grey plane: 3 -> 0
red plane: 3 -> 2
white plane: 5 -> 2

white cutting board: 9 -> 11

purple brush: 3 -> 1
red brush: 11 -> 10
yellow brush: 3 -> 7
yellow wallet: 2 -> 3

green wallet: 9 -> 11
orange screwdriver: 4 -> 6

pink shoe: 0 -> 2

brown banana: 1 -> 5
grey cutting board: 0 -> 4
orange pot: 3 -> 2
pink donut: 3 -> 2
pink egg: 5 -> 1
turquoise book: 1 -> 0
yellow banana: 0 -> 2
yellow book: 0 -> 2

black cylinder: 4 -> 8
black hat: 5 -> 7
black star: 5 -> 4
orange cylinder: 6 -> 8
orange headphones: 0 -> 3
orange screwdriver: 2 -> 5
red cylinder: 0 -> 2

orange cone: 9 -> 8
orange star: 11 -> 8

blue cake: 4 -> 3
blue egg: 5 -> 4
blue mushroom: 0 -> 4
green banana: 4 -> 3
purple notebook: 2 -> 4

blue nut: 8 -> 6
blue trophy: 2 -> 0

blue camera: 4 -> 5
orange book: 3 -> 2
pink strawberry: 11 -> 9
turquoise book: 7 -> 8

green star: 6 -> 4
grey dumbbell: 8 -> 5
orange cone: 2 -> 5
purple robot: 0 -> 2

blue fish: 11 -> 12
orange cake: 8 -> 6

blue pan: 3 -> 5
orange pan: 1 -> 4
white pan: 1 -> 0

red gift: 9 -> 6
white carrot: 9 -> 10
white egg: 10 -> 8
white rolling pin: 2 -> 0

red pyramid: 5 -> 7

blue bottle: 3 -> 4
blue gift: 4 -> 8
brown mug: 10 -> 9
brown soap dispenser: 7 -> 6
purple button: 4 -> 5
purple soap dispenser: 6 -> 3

> The problem
Transcribe the entire listing above exactly as written.

> Exercise solution
grey plane: 3 -> 0
red plane: 3 -> 2
white plane: 5 -> 2

white cutting board: 9 -> 11

purple brush: 3 -> 1
red brush: 11 -> 10
yellow brush: 3 -> 7
yellow wallet: 2 -> 3

green wallet: 9 -> 11
orange screwdriver: 4 -> 6

pink shoe: 0 -> 2

brown banana: 1 -> 5
grey cutting board: 0 -> 4
orange pot: 3 -> 2
pink donut: 3 -> 2
pink egg: 5 -> 1
turquoise book: 1 -> 0
yellow banana: 0 -> 2
yellow book: 0 -> 2

black cylinder: 4 -> 8
black hat: 5 -> 7
black star: 5 -> 4
orange cylinder: 6 -> 8
orange headphones: 0 -> 3
orange screwdriver: 2 -> 5
red cylinder: 0 -> 2

orange cone: 9 -> 8
orange star: 11 -> 8

blue cake: 4 -> 3
blue egg: 5 -> 4
blue mushroom: 0 -> 4
green banana: 4 -> 3
purple notebook: 2 -> 4

blue nut: 8 -> 6
blue trophy: 2 -> 0

blue camera: 4 -> 5
orange book: 3 -> 2
pink strawberry: 11 -> 9
turquoise book: 7 -> 8

green star: 6 -> 4
grey dumbbell: 8 -> 5
orange cone: 2 -> 5
purple robot: 0 -> 2

blue fish: 11 -> 12
orange cake: 8 -> 6

blue pan: 3 -> 5
orange pan: 1 -> 4
white pan: 1 -> 0

red gift: 9 -> 6
white carrot: 9 -> 10
white egg: 10 -> 8
white rolling pin: 2 -> 0

red pyramid: 5 -> 7

blue bottle: 3 -> 4
blue gift: 4 -> 8
brown mug: 10 -> 9
brown soap dispenser: 7 -> 6
purple button: 4 -> 5
purple soap dispenser: 6 -> 3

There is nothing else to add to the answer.